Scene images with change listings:
'''
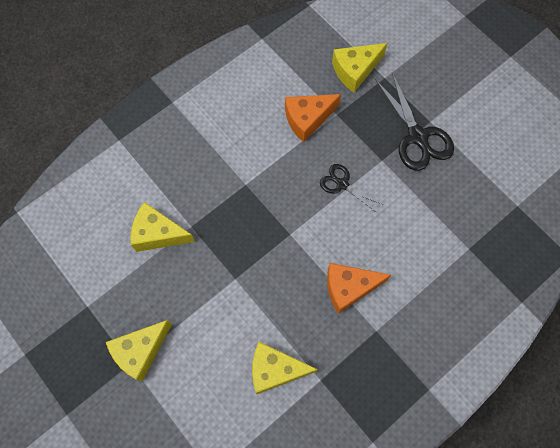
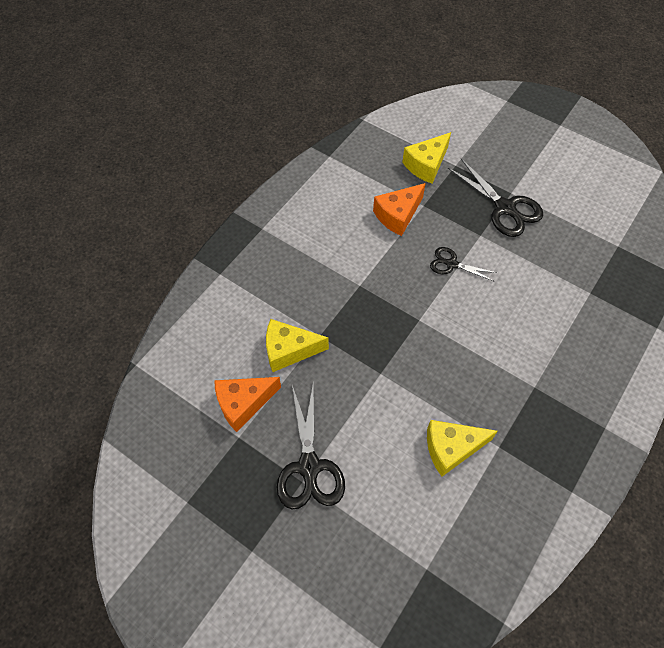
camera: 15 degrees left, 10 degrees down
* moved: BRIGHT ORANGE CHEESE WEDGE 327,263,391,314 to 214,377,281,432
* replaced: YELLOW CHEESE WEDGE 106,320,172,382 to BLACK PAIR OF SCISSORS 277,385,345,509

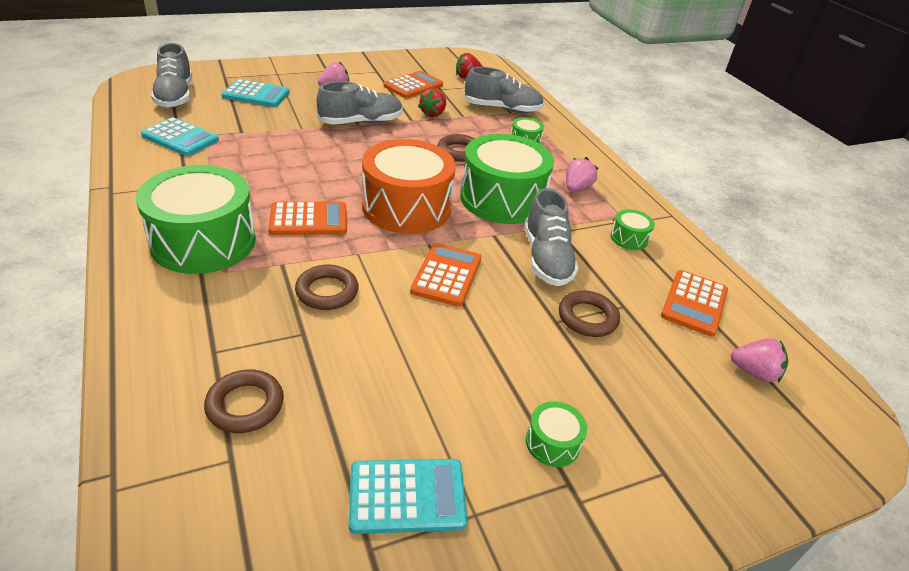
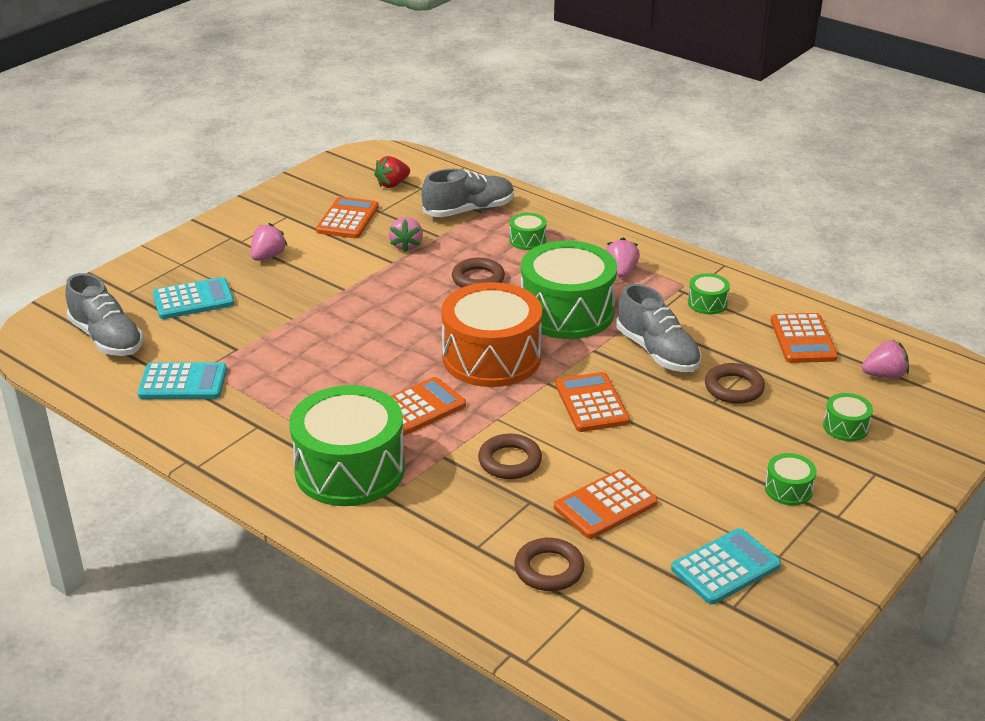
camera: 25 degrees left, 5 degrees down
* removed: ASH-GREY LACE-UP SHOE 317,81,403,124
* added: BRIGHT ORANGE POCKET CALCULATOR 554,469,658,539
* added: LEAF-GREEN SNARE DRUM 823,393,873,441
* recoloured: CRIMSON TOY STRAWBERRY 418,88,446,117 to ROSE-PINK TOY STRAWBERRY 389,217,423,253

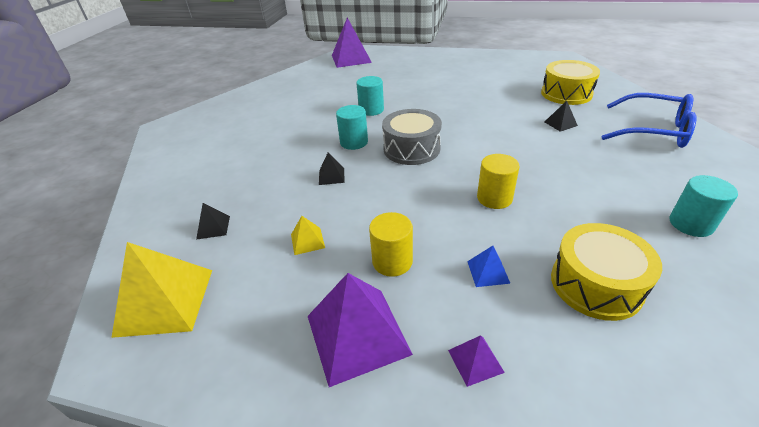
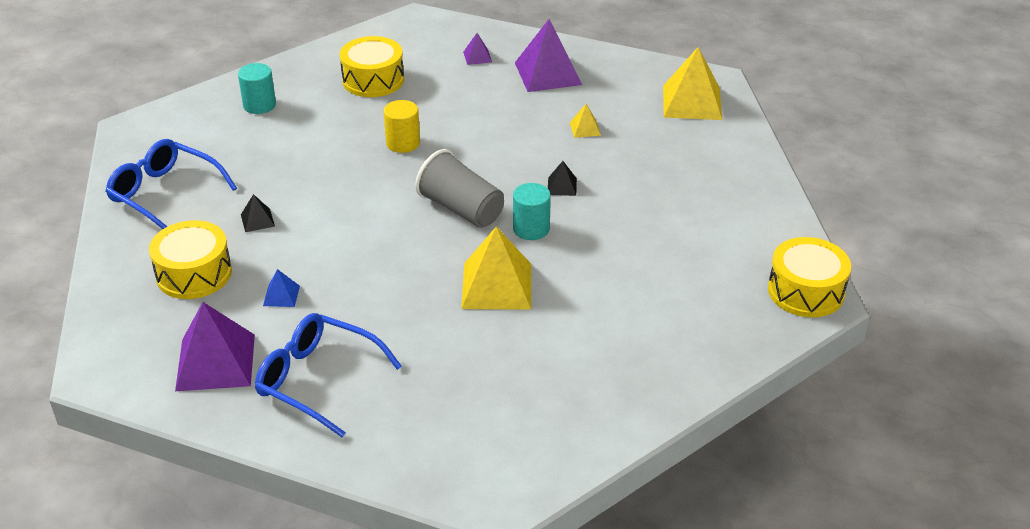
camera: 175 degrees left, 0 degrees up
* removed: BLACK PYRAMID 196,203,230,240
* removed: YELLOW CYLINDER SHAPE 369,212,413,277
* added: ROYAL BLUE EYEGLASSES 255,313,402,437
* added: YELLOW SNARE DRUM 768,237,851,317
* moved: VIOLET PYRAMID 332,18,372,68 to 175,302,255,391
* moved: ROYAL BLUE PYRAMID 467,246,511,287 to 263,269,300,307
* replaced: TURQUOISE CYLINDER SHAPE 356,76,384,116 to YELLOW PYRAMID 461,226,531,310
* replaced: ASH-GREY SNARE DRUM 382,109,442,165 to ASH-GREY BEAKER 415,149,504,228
'''
• _Work to complete_
Starting with the line that contains "LACE-UP SHOE 317,81,403,124", repeat each line exactly through the last line of the data above, and nothing more; the pictures stay out.

• _Solution to this task_
* removed: ASH-GREY LACE-UP SHOE 317,81,403,124
* added: BRIGHT ORANGE POCKET CALCULATOR 554,469,658,539
* added: LEAF-GREEN SNARE DRUM 823,393,873,441
* recoloured: CRIMSON TOY STRAWBERRY 418,88,446,117 to ROSE-PINK TOY STRAWBERRY 389,217,423,253

camera: 175 degrees left, 0 degrees up
* removed: BLACK PYRAMID 196,203,230,240
* removed: YELLOW CYLINDER SHAPE 369,212,413,277
* added: ROYAL BLUE EYEGLASSES 255,313,402,437
* added: YELLOW SNARE DRUM 768,237,851,317
* moved: VIOLET PYRAMID 332,18,372,68 to 175,302,255,391
* moved: ROYAL BLUE PYRAMID 467,246,511,287 to 263,269,300,307
* replaced: TURQUOISE CYLINDER SHAPE 356,76,384,116 to YELLOW PYRAMID 461,226,531,310
* replaced: ASH-GREY SNARE DRUM 382,109,442,165 to ASH-GREY BEAKER 415,149,504,228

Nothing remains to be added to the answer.